— Begin Data extract —

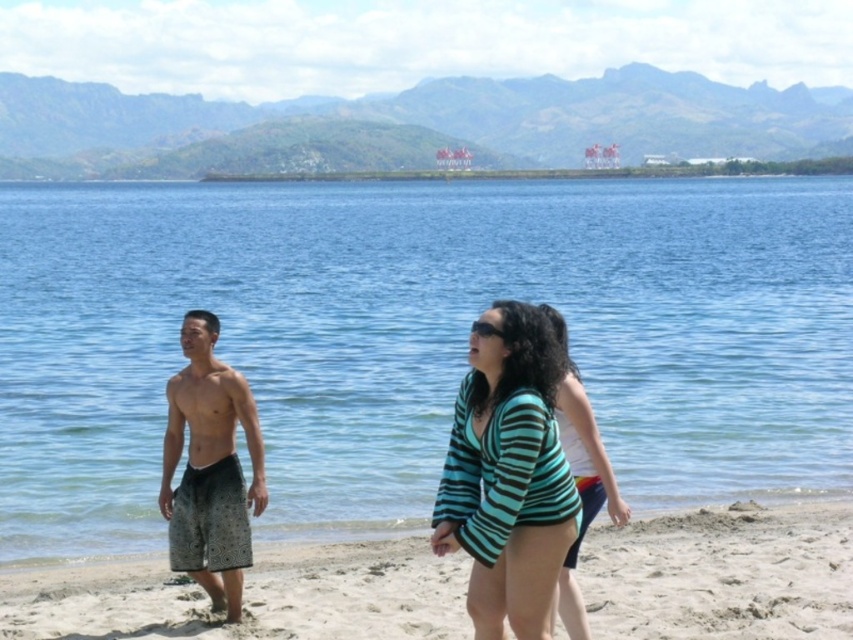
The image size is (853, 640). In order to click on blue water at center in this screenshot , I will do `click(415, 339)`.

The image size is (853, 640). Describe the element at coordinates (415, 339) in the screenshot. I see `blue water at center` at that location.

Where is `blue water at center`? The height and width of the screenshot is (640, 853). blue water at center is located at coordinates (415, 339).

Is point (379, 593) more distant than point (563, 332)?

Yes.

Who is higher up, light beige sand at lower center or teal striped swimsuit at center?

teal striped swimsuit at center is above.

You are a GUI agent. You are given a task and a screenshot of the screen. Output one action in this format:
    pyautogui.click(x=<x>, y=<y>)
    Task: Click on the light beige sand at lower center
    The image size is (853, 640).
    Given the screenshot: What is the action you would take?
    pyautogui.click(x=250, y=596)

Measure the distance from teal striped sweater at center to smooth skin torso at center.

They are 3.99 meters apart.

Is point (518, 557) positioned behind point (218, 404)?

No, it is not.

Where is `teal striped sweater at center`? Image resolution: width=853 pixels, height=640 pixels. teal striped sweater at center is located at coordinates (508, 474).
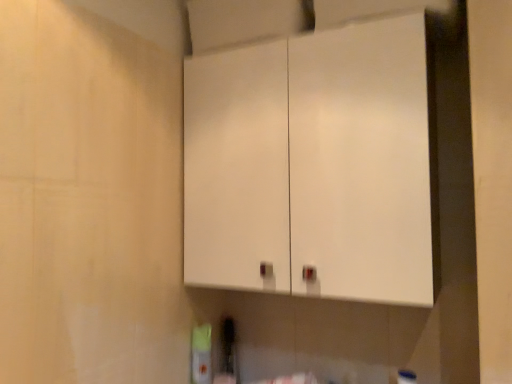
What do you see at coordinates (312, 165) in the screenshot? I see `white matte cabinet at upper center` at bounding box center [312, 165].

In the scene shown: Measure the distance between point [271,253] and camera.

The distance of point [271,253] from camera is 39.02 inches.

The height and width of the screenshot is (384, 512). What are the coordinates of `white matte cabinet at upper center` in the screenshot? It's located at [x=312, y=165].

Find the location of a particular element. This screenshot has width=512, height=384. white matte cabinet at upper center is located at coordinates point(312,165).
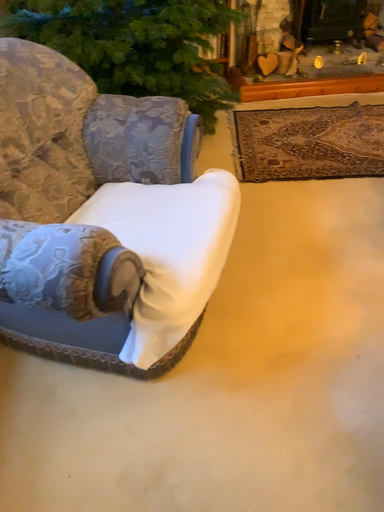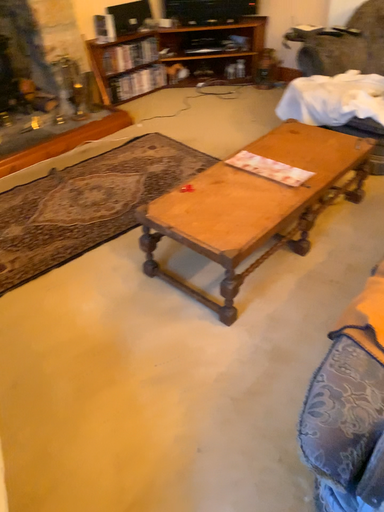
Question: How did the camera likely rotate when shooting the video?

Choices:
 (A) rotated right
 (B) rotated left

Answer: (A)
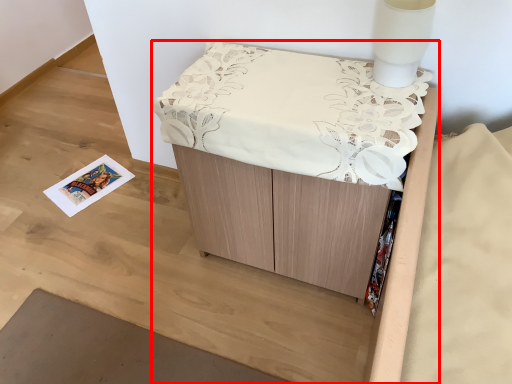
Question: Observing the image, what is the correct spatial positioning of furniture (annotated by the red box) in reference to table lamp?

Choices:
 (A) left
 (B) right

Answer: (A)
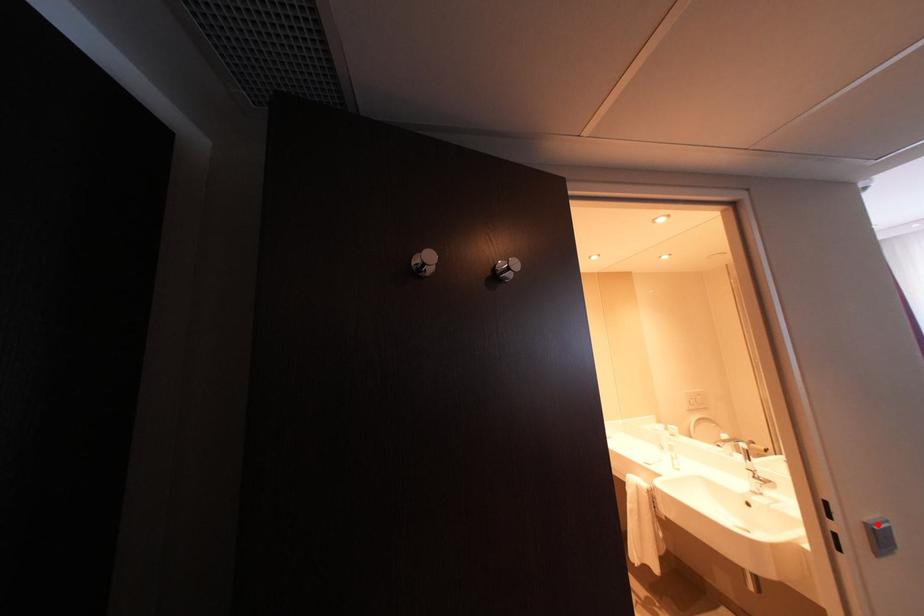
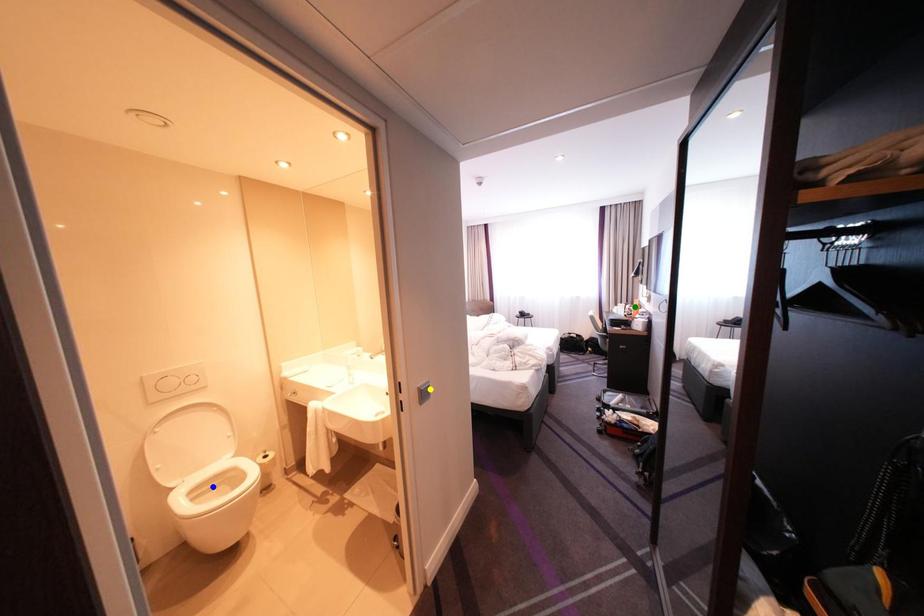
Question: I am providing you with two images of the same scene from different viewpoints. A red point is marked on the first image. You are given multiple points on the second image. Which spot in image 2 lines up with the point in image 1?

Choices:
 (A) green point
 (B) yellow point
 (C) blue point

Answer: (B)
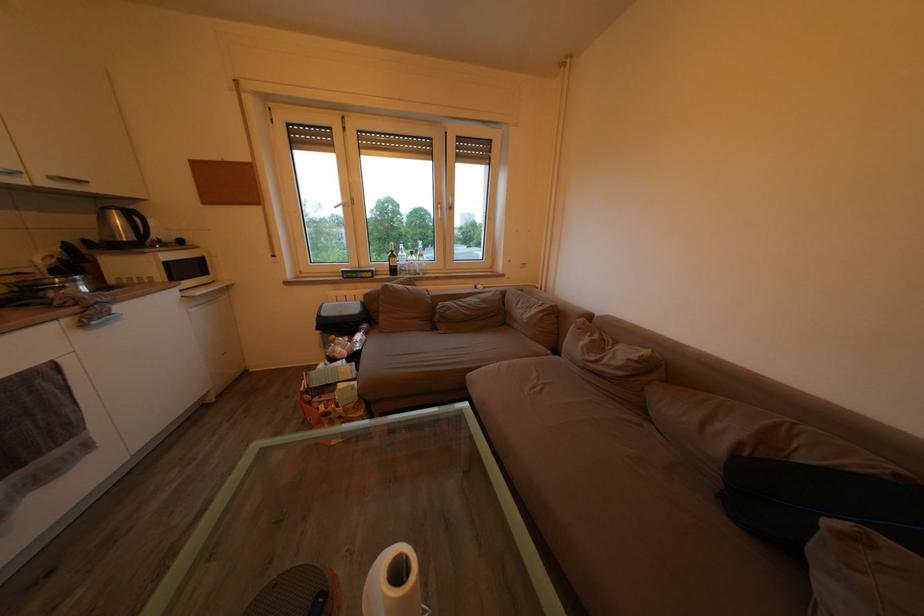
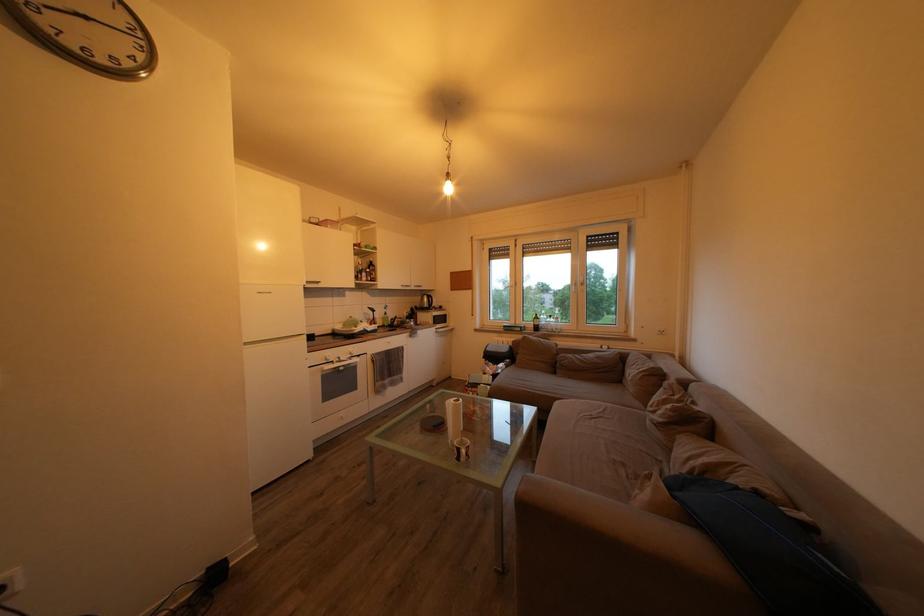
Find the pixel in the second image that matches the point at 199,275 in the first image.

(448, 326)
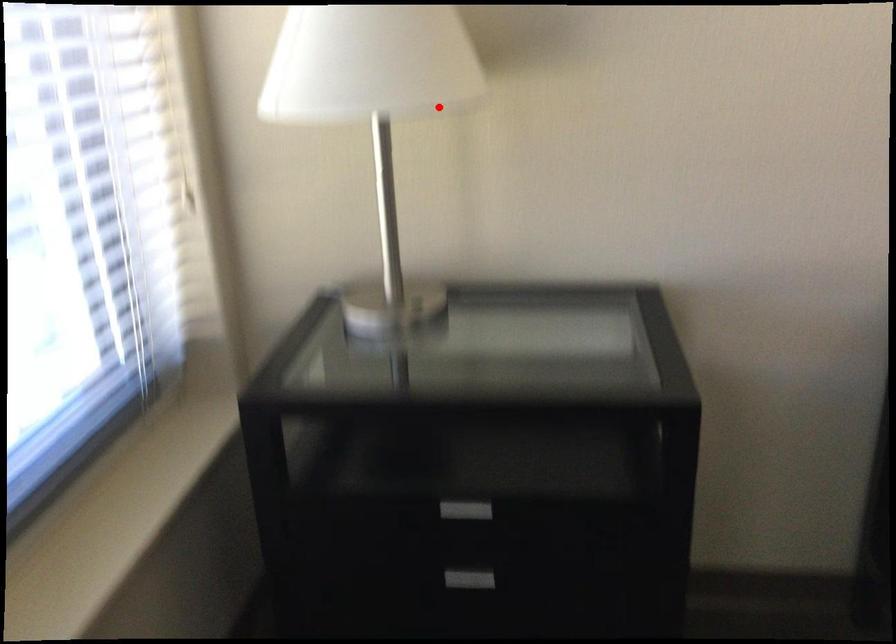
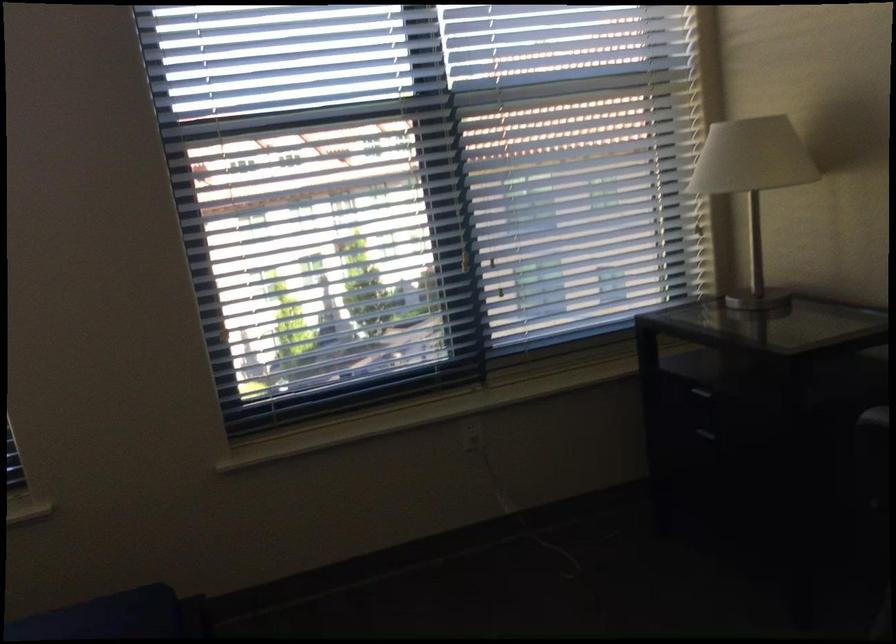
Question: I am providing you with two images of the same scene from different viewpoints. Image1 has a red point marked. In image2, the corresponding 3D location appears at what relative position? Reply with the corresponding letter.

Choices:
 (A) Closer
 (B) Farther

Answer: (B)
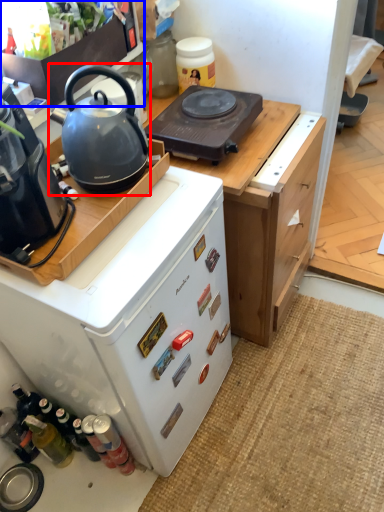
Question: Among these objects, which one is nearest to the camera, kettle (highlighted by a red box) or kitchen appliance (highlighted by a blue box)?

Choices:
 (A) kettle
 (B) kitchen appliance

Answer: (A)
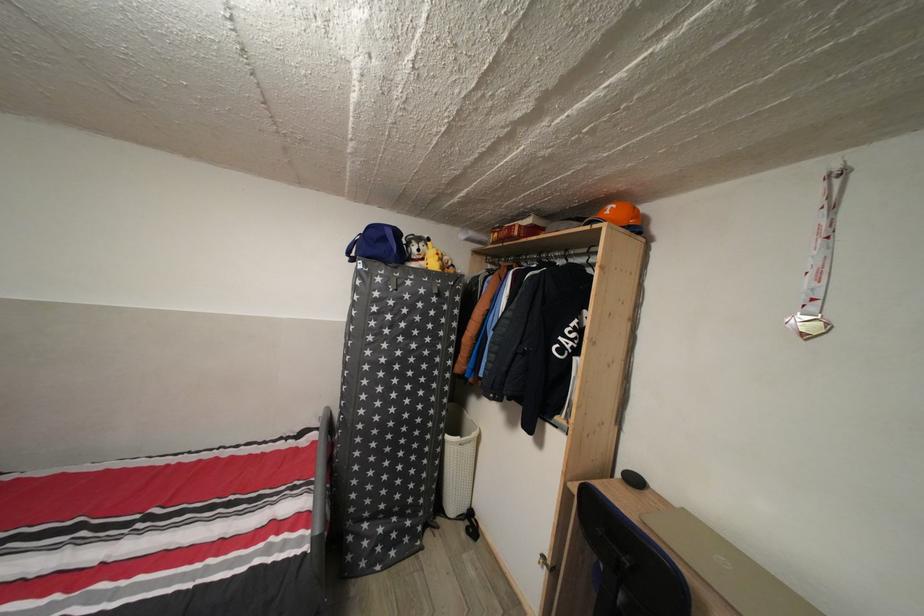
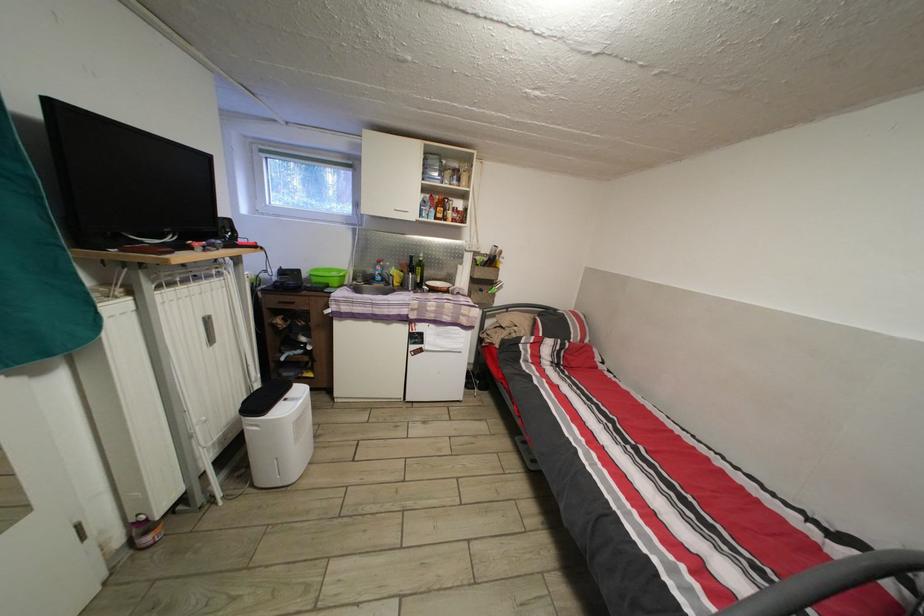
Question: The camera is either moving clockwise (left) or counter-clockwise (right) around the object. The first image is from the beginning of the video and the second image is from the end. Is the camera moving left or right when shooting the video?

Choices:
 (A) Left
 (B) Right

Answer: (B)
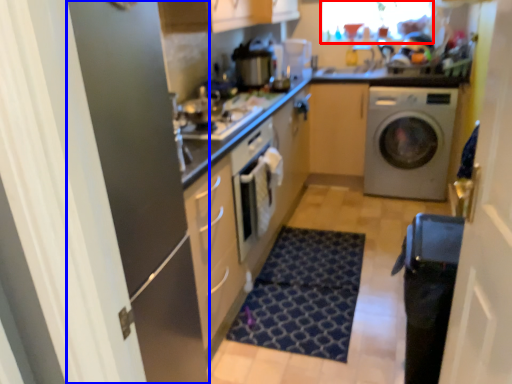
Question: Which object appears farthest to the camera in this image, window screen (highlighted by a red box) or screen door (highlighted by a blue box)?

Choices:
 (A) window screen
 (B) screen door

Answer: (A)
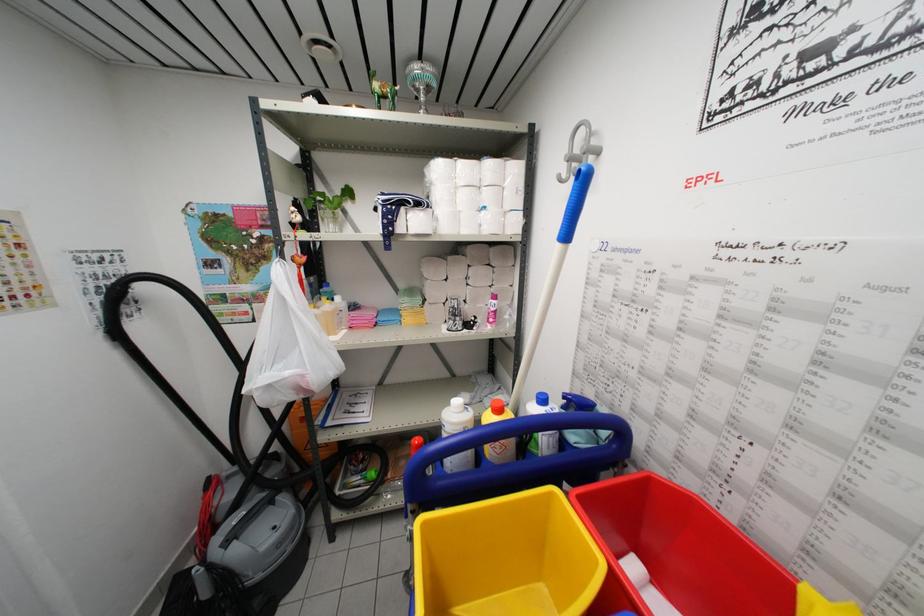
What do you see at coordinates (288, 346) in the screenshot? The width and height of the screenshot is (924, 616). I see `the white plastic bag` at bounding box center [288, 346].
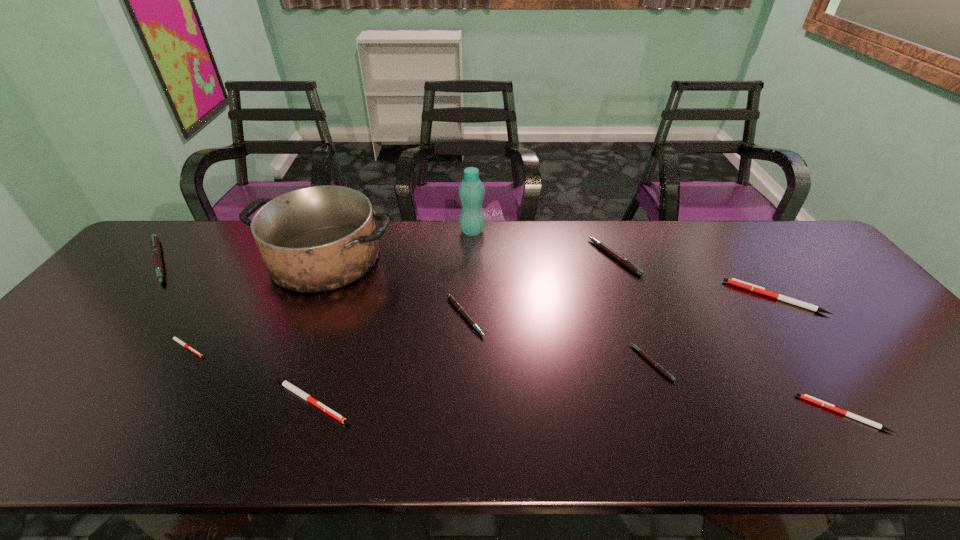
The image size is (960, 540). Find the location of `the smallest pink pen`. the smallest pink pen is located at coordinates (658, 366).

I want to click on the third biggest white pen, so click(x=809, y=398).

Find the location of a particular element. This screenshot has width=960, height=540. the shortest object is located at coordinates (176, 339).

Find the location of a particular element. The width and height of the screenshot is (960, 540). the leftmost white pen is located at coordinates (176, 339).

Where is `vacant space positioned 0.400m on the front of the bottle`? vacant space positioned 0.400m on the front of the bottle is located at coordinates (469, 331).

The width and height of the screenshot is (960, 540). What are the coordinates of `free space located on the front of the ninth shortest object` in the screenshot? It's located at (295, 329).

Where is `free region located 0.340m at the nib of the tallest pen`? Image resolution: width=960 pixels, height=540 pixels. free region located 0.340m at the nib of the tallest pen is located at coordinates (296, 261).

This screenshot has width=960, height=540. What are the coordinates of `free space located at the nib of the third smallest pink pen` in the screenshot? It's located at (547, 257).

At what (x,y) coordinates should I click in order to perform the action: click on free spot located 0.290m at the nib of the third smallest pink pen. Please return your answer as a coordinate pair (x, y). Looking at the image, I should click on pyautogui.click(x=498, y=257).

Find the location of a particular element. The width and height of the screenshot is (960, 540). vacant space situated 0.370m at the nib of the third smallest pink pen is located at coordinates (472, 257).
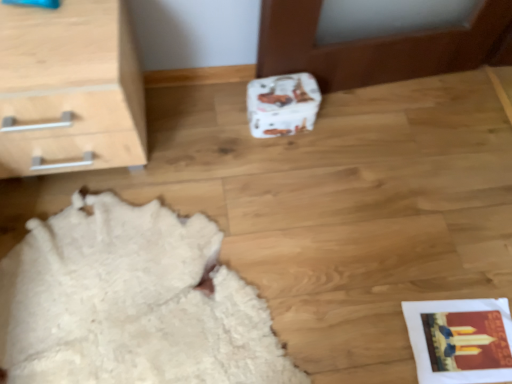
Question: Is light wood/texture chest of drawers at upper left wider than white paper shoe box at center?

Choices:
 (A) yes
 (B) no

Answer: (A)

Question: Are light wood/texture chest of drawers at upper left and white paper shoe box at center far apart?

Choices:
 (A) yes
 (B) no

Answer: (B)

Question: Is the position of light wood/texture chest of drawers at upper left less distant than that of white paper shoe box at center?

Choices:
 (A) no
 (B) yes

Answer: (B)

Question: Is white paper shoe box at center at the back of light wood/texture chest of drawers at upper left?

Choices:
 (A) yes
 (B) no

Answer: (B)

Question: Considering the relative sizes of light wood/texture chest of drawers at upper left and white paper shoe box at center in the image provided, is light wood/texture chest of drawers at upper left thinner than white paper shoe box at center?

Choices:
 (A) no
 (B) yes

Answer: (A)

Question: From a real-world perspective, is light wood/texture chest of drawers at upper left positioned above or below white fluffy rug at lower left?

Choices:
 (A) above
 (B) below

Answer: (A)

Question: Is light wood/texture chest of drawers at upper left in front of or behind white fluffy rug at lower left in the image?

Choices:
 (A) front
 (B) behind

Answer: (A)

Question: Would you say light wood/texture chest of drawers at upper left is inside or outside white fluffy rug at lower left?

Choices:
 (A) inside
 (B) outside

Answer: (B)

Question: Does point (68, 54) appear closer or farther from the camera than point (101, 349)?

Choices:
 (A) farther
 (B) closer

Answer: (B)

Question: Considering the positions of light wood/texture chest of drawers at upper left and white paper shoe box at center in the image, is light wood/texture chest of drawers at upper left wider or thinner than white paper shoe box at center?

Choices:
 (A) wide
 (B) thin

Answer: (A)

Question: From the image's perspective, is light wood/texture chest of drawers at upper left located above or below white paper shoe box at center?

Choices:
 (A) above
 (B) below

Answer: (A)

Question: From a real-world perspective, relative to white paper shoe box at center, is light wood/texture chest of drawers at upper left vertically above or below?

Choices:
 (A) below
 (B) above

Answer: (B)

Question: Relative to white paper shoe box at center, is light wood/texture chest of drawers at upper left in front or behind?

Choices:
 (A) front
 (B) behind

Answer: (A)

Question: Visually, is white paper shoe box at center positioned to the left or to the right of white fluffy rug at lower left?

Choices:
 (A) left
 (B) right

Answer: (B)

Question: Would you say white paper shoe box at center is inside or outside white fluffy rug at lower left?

— End Data extract —

■ Objective ■
From the line with "No, it is not." up to and including the line with "coordinates (508, 474).", put the lines of the data above into a JSON list of strings, one string per line, skipping blank lines.

■ Task solution ■
[
  "No, it is not.",
  "Where is `teal striped sweater at center`? Image resolution: width=853 pixels, height=640 pixels. teal striped sweater at center is located at coordinates (508, 474)."
]